**Aim of the exercise:** Reproduce the data exactly as given, except for any images.

**Data shown:**
----
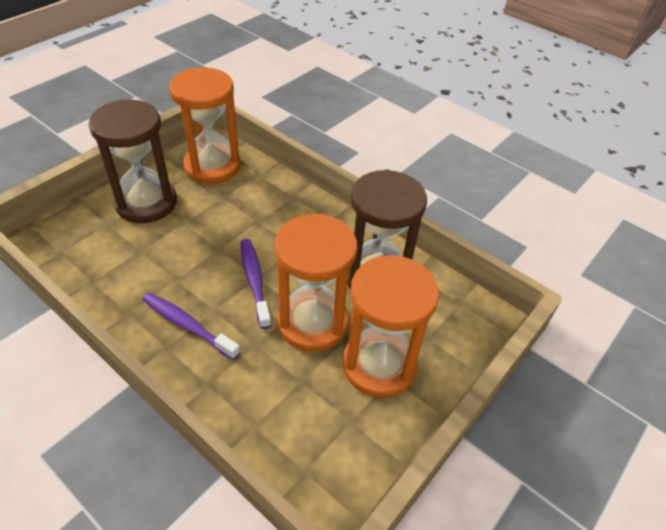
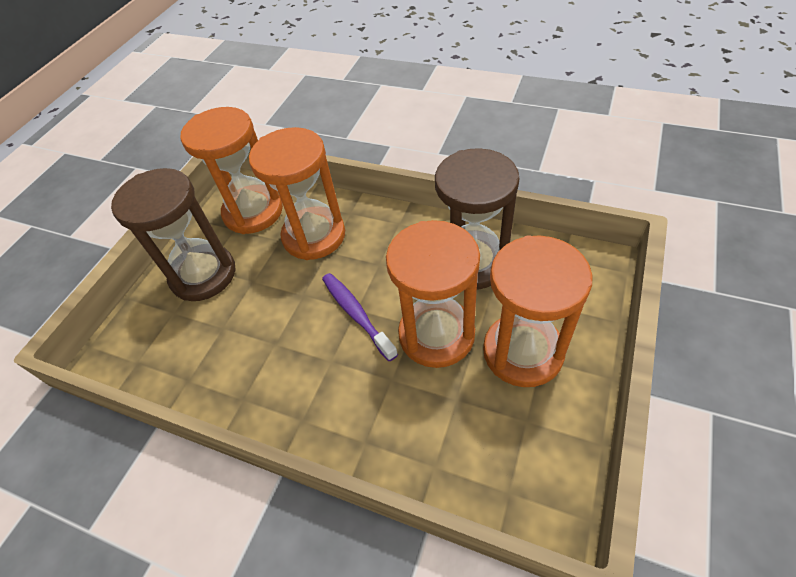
camera: 10 degrees left, 5 degrees up
(187, 325) = (312, 388): purple toothbrush -> none
(253, 204) = (314, 236): none -> orange hourglass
----
**Written response:**
camera: 10 degrees left, 5 degrees up
(187, 325) = (312, 388): purple toothbrush -> none
(253, 204) = (314, 236): none -> orange hourglass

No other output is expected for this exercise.